> **To do**
Go over the material below and report every line that contains the word "camera".

> **Source data**
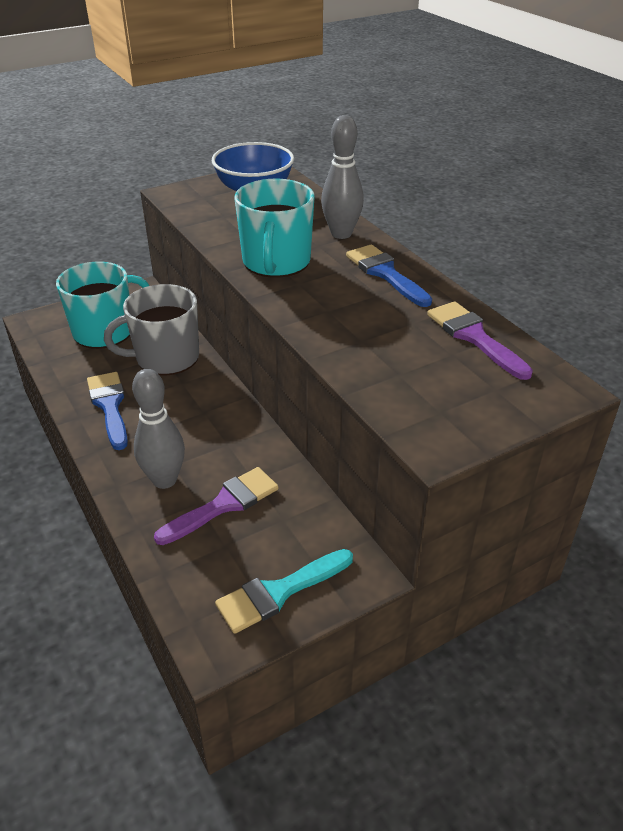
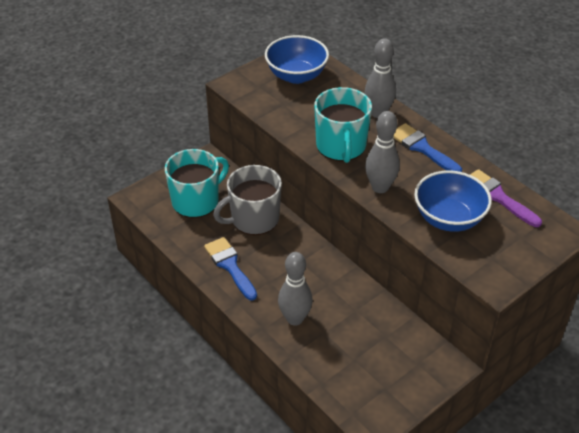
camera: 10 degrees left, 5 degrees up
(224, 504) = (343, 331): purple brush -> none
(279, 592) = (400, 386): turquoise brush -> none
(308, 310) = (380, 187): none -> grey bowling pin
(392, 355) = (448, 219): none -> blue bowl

...

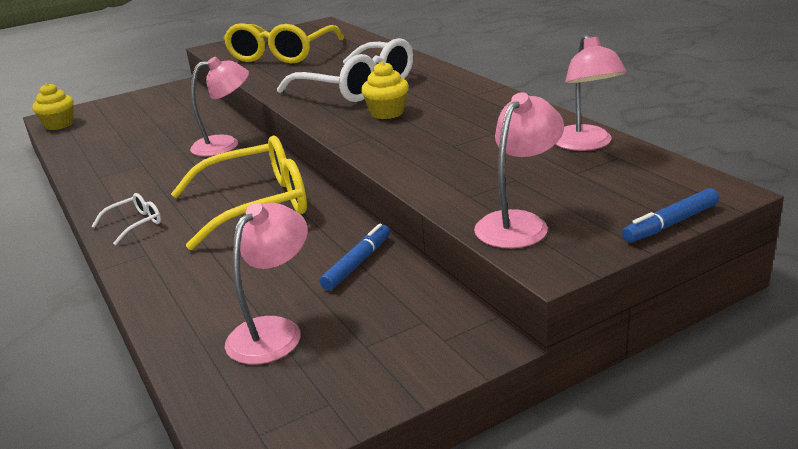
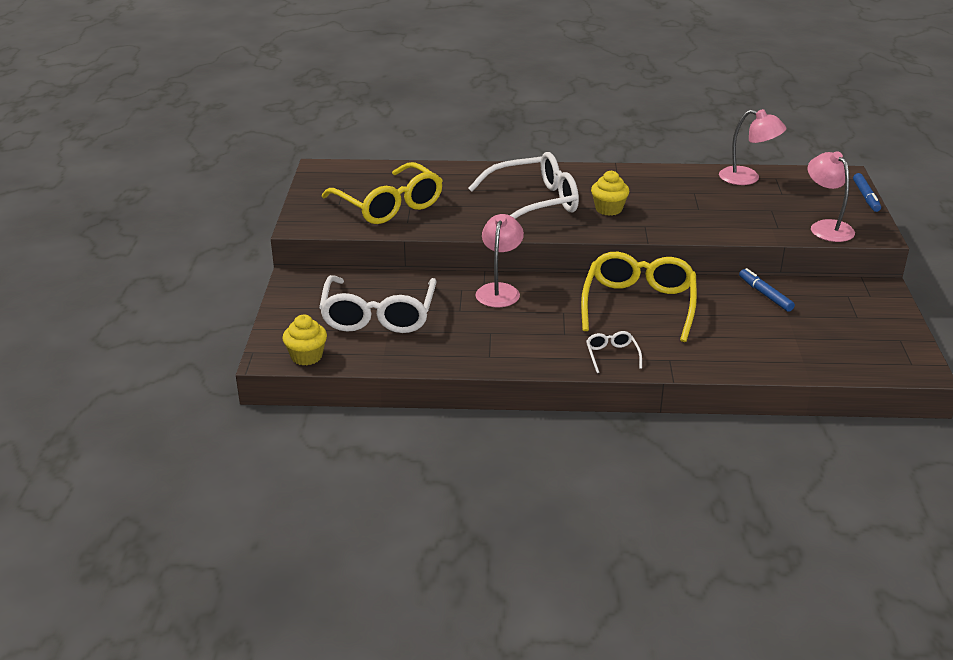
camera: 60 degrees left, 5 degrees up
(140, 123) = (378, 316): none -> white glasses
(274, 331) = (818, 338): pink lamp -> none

==

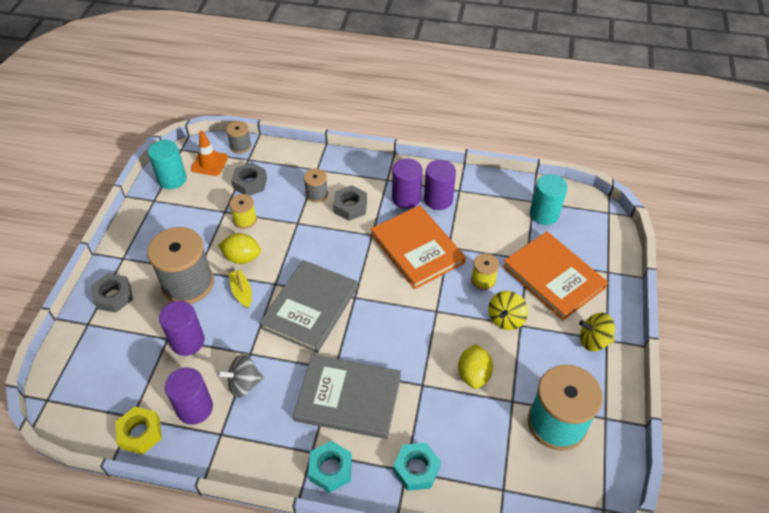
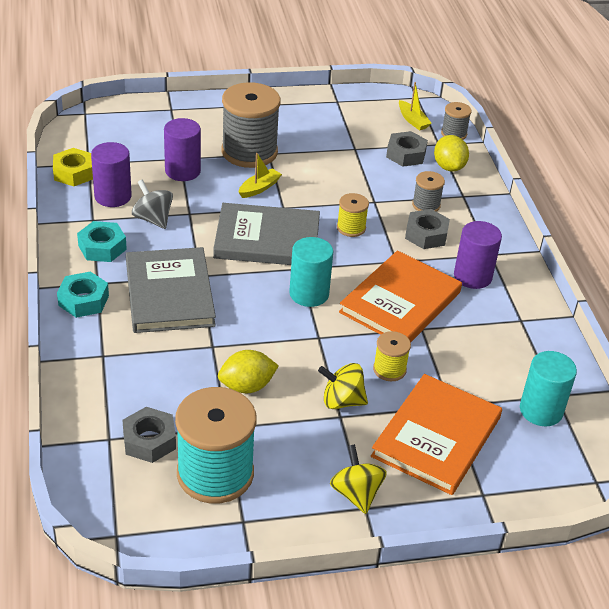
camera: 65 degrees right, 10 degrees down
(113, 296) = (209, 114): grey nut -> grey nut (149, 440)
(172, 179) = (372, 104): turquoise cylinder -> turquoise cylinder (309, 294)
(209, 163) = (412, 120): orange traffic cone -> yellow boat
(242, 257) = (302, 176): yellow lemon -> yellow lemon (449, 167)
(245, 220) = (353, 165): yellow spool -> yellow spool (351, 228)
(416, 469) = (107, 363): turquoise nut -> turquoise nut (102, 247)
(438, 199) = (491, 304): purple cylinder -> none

> **Problem solution**
camera: 10 degrees left, 5 degrees up
camera: 60 degrees left, 5 degrees up
camera: 65 degrees right, 10 degrees down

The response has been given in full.